>> BEGIN Excerpted data

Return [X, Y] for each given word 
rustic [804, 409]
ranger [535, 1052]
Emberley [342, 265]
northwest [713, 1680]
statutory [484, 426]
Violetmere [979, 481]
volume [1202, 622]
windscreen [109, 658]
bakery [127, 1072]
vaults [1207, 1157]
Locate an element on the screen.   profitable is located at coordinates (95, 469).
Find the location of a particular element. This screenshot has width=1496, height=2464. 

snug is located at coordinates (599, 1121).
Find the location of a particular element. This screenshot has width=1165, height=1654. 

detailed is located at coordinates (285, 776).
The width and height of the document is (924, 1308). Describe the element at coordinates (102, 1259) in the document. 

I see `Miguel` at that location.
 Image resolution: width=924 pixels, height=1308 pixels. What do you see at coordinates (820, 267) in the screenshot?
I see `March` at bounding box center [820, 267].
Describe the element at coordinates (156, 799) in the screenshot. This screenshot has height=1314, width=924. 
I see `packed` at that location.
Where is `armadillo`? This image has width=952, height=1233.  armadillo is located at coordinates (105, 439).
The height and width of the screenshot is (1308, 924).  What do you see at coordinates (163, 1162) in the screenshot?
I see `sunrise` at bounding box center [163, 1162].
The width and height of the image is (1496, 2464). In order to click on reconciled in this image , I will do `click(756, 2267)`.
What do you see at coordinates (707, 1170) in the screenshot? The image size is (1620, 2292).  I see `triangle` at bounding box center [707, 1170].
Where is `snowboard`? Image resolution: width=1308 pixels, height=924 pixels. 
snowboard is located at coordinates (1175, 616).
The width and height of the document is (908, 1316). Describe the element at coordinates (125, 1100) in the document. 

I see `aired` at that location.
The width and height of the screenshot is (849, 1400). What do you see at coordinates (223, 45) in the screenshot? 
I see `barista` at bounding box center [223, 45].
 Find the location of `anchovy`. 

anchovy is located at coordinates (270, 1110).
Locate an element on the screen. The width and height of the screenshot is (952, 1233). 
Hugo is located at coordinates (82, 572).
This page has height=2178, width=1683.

>> END Excerpted data

Written request: Which lines above contain the word "What"? Pick them out and copy each one in full.

Correct answer:
 Image resolution: width=924 pixels, height=1308 pixels. What do you see at coordinates (820, 267) in the screenshot?
The height and width of the screenshot is (1308, 924).  What do you see at coordinates (163, 1162) in the screenshot?
What do you see at coordinates (707, 1170) in the screenshot? The image size is (1620, 2292).  I see `triangle` at bounding box center [707, 1170].
The width and height of the screenshot is (849, 1400). What do you see at coordinates (223, 45) in the screenshot? 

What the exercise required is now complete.